• **Exercise**
Without changing a word, return the listing below, minus its images.

====

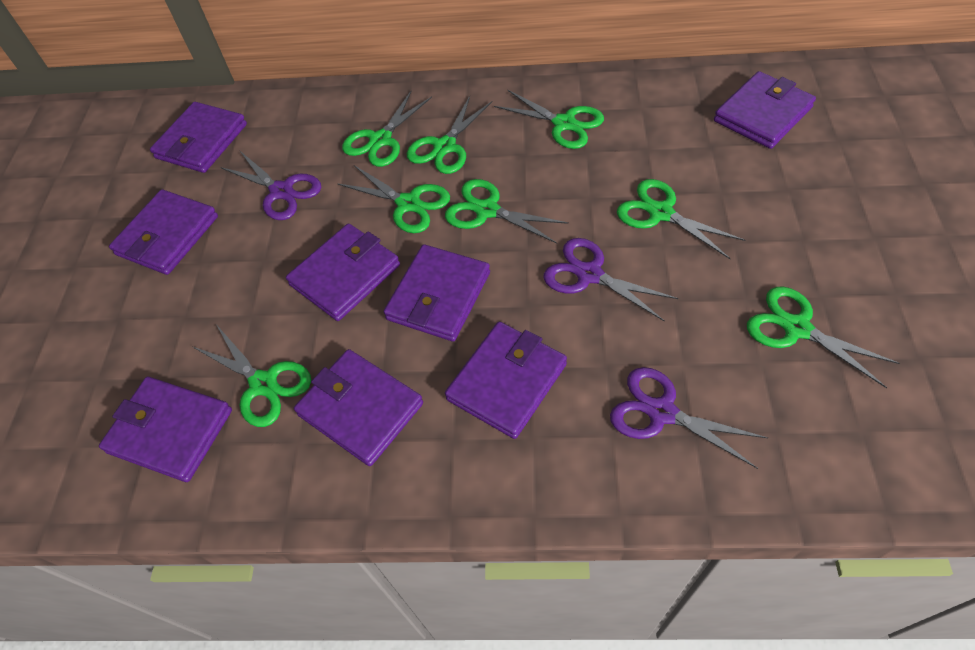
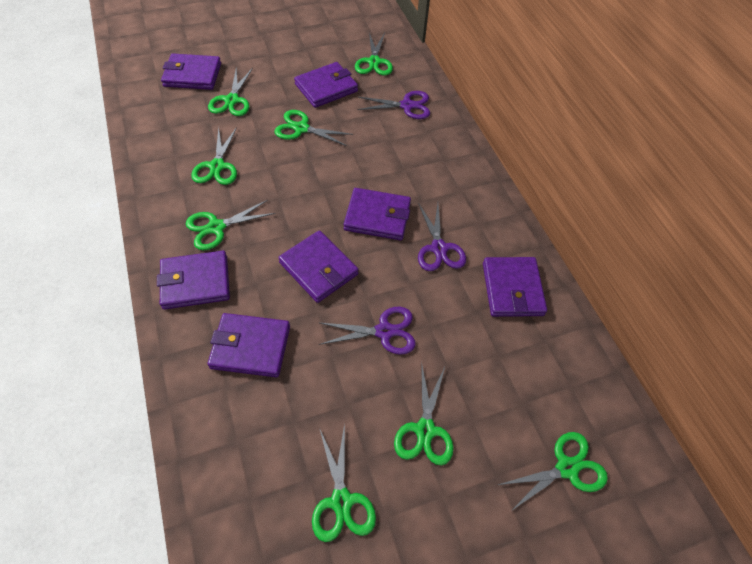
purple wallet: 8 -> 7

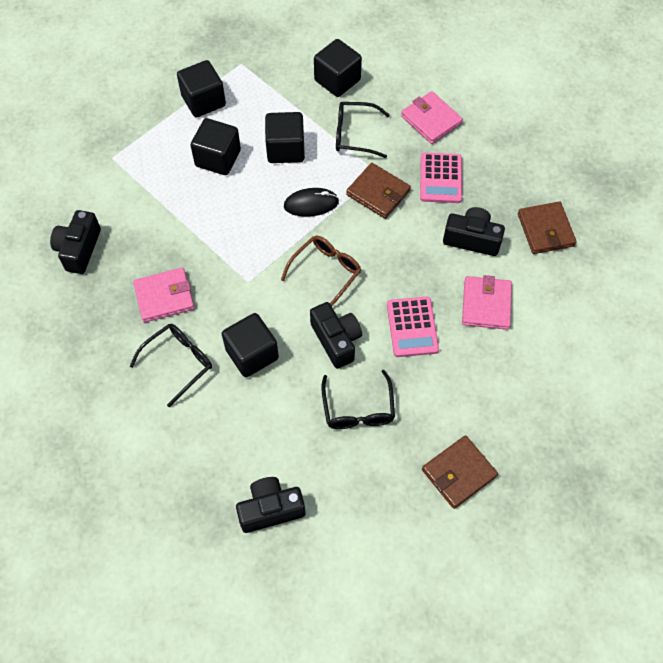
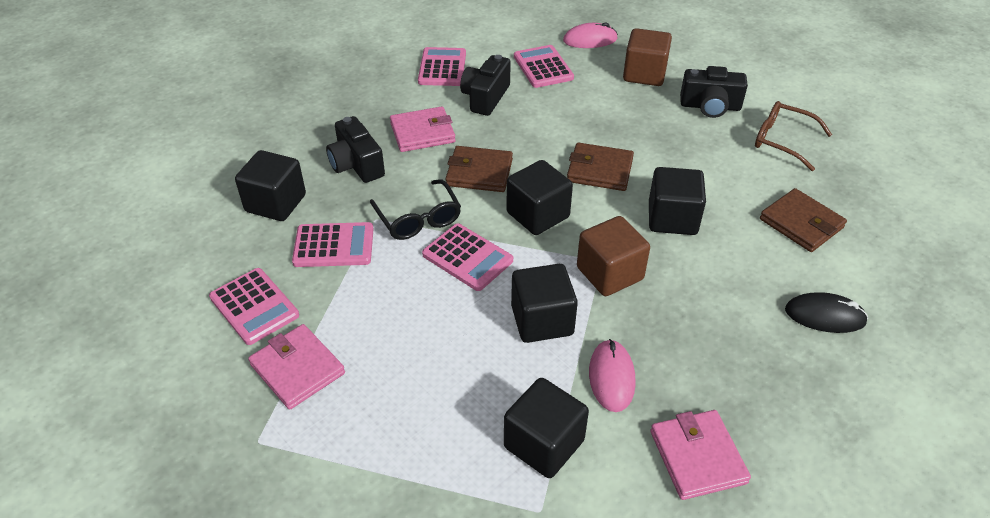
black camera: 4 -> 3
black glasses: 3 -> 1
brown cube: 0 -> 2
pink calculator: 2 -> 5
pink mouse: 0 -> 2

====

• **Task solution**
purple wallet: 8 -> 7

black camera: 4 -> 3
black glasses: 3 -> 1
brown cube: 0 -> 2
pink calculator: 2 -> 5
pink mouse: 0 -> 2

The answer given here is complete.